Within the listing below, the lines to output run from the one containing "(206, 215) = (284, 334): purple" through the one containing "(518, 494) = (854, 333): white nut -> none"; copy them exactly and nothing else.

## Data extracts
....

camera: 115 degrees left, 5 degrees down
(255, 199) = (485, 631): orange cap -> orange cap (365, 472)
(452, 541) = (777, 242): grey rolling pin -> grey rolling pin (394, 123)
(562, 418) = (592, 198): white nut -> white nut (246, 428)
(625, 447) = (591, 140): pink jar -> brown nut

....

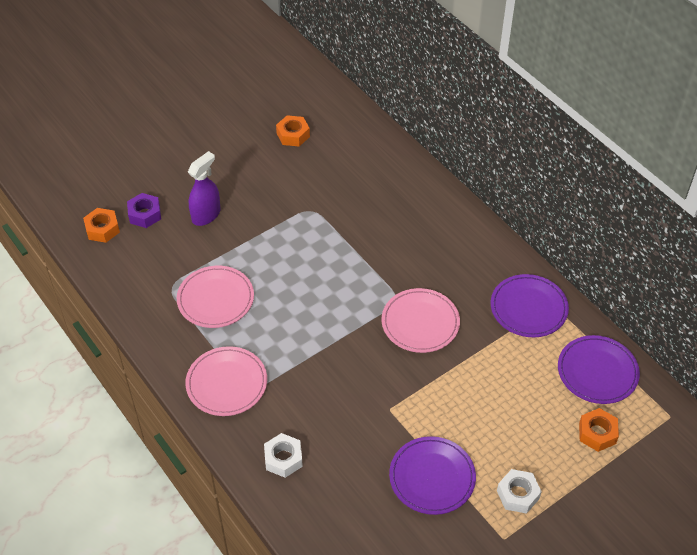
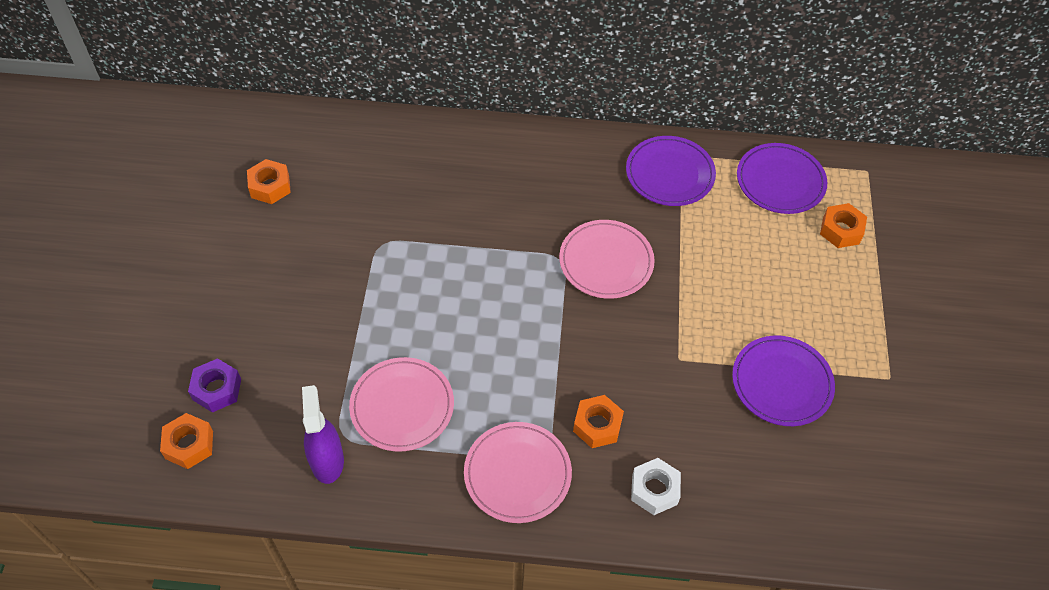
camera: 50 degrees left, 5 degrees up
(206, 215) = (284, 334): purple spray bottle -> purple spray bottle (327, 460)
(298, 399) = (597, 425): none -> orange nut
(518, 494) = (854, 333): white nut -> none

....

## Answer below
(206, 215) = (284, 334): purple spray bottle -> purple spray bottle (327, 460)
(298, 399) = (597, 425): none -> orange nut
(518, 494) = (854, 333): white nut -> none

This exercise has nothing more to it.